Records from a data collection
• • • •

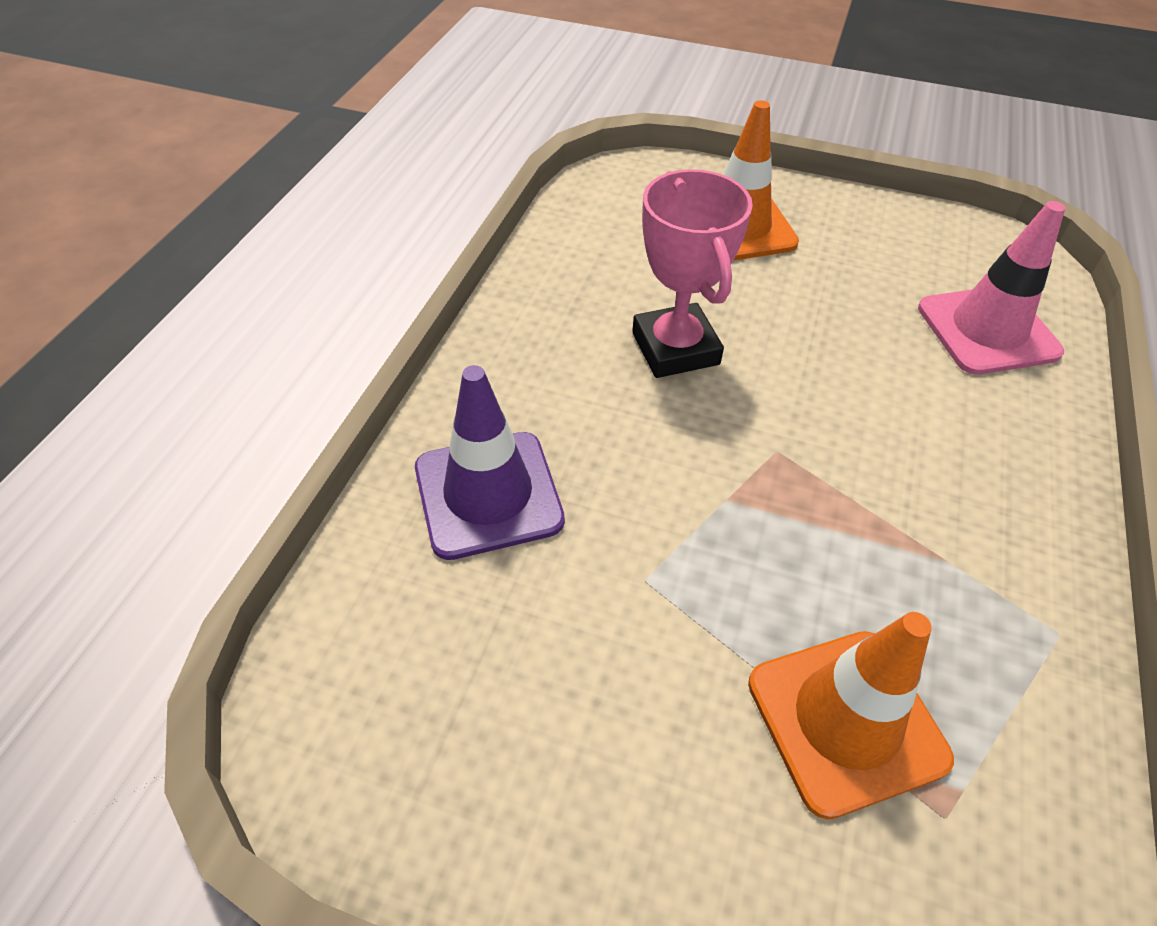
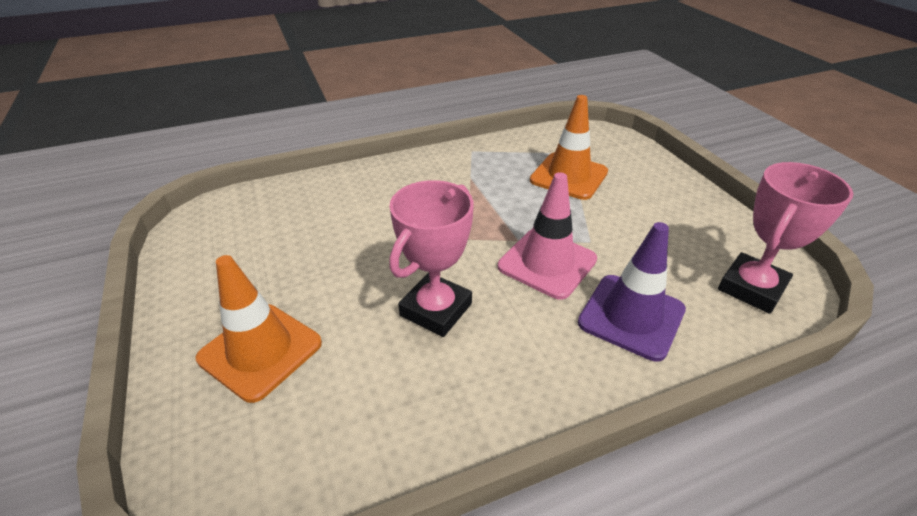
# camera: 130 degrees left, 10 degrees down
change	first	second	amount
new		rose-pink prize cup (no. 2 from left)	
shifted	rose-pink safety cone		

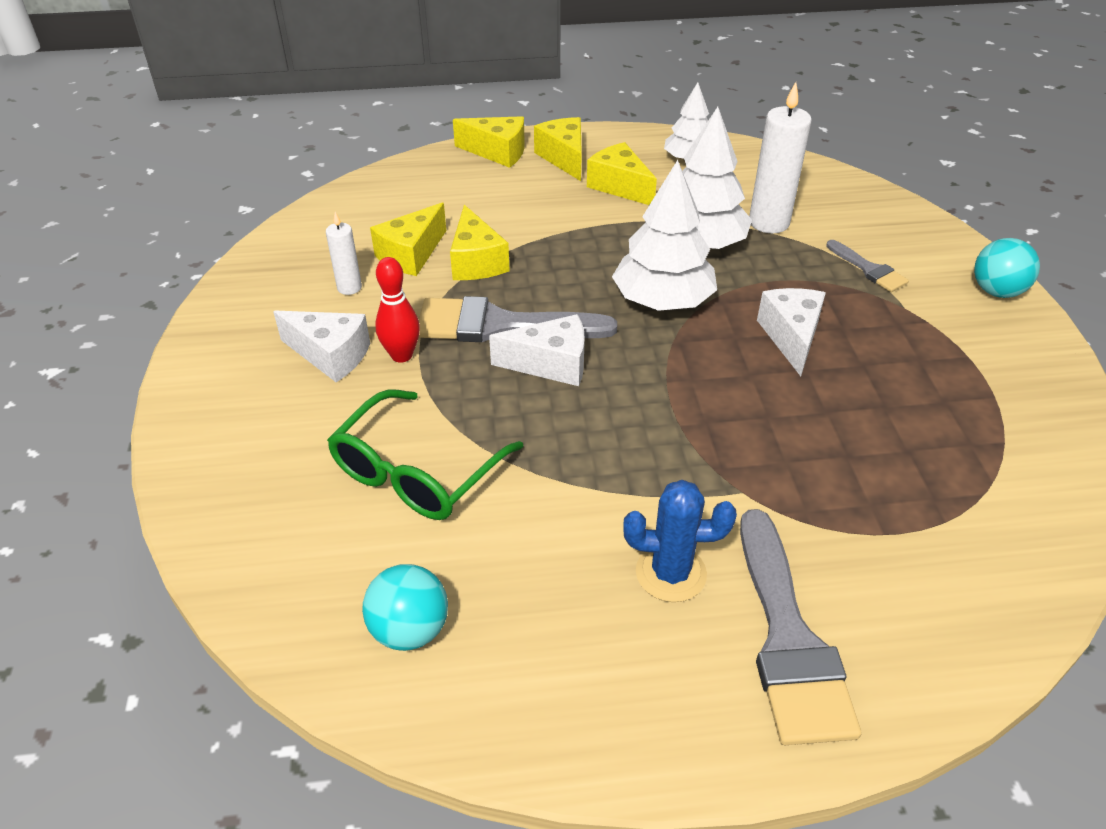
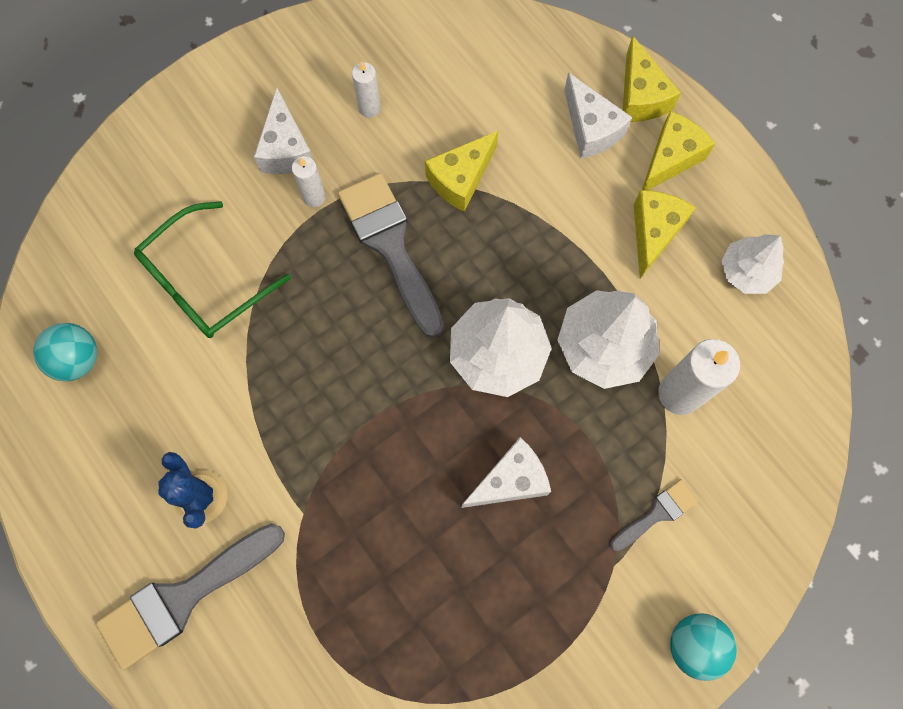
# camera: 60 degrees right, 30 degrees up
change	first	second	amount
gone	golden piece of cheese (no. 1 from left)		
shifted	white piece of cheese (no. 2 from left in the first image)	white piece of cheese (no. 3 from left)	
swapped	crimson tenpin	white wax candle (no. 1 from left)	
rotated	leaf-green glasses		45 degrees counterclockwise
rotated	ash-grey paint brush (no. 3 from left)		150 degrees counterclockwise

• • • •

# Problem requirements
Except for the pictures, set down all of the records exactly.

# Answer box
# camera: 130 degrees left, 10 degrees down
change	first	second	amount
new		rose-pink prize cup (no. 2 from left)	
shifted	rose-pink safety cone		

# camera: 60 degrees right, 30 degrees up
change	first	second	amount
gone	golden piece of cheese (no. 1 from left)		
shifted	white piece of cheese (no. 2 from left in the first image)	white piece of cheese (no. 3 from left)	
swapped	crimson tenpin	white wax candle (no. 1 from left)	
rotated	leaf-green glasses		45 degrees counterclockwise
rotated	ash-grey paint brush (no. 3 from left)		150 degrees counterclockwise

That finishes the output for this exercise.